» **Problem details**:
Every line below containing the word "turquoise" should be found and copied.

** Opening Supplied material block **

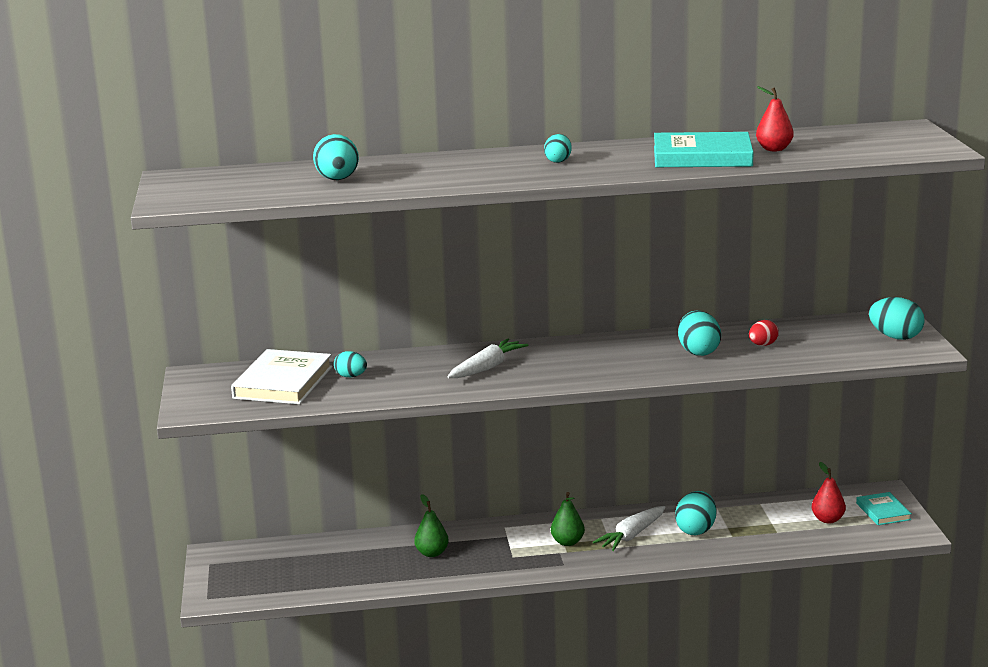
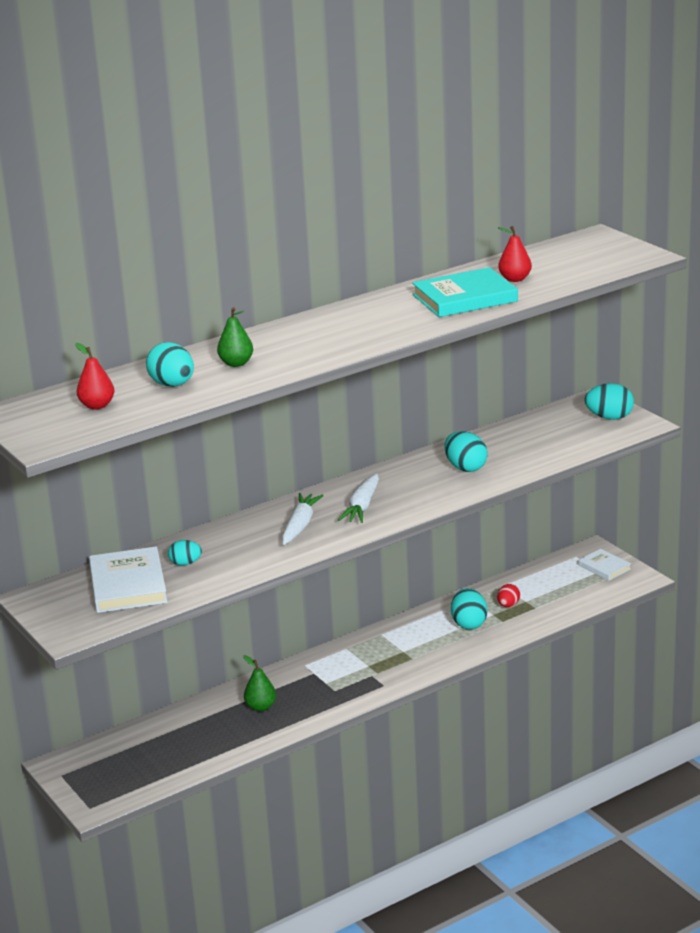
camera: 25 degrees left, 5 degrees up
(558, 161) = (347, 326): turquoise egg -> none
(567, 542) = (371, 664): green pear -> green pear (236, 363)
(631, 536) = (420, 643): white carrot -> white carrot (362, 507)
(763, 345) = (512, 449): red egg -> red egg (508, 605)
(827, 519) = (567, 586): red pear -> red pear (97, 406)
(883, 511) = (604, 567): turquoise book -> white book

** Closing Supplied material block **

» **Solution below**:
(558, 161) = (347, 326): turquoise egg -> none
(883, 511) = (604, 567): turquoise book -> white book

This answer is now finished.